SOURCE DATA:
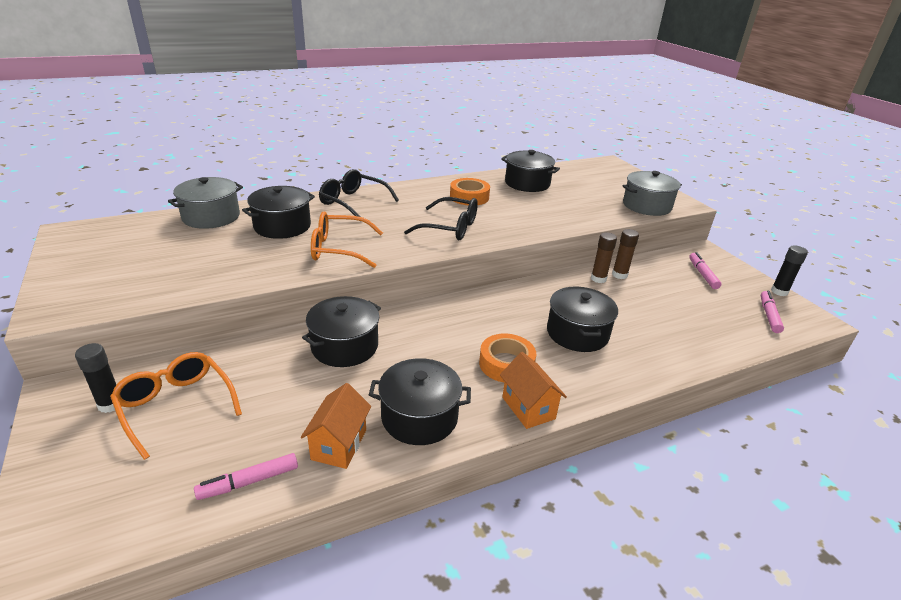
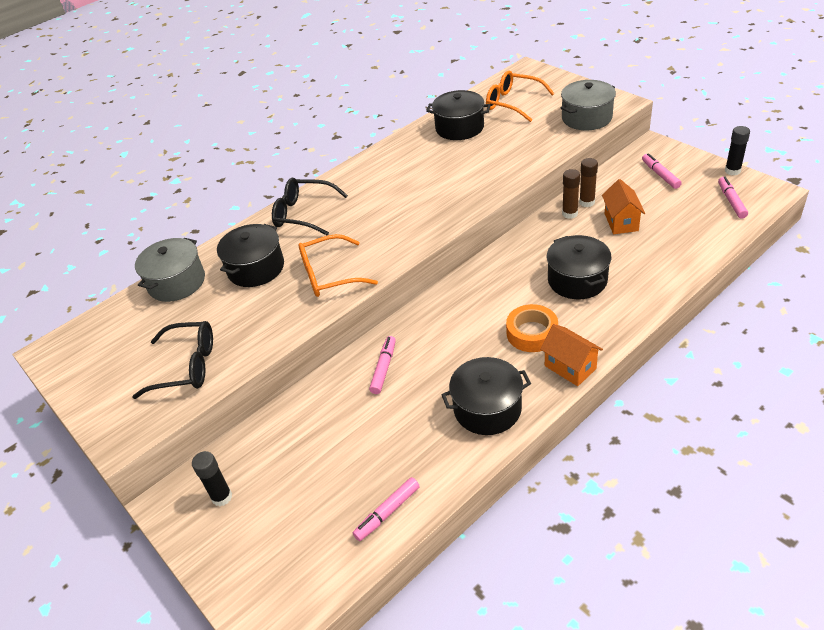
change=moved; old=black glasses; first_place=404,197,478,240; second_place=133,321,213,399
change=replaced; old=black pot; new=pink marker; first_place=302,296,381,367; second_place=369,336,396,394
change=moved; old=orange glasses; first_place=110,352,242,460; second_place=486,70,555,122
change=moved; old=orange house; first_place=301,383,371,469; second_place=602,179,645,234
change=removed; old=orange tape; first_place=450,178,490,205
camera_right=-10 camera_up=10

YOUR OBJECTIVE:
Output the entries verbatim but drop the images.

ANSWER BOX:
change=moved; old=black glasses; first_place=404,197,478,240; second_place=133,321,213,399
change=replaced; old=black pot; new=pink marker; first_place=302,296,381,367; second_place=369,336,396,394
change=moved; old=orange glasses; first_place=110,352,242,460; second_place=486,70,555,122
change=moved; old=orange house; first_place=301,383,371,469; second_place=602,179,645,234
change=removed; old=orange tape; first_place=450,178,490,205
camera_right=-10 camera_up=10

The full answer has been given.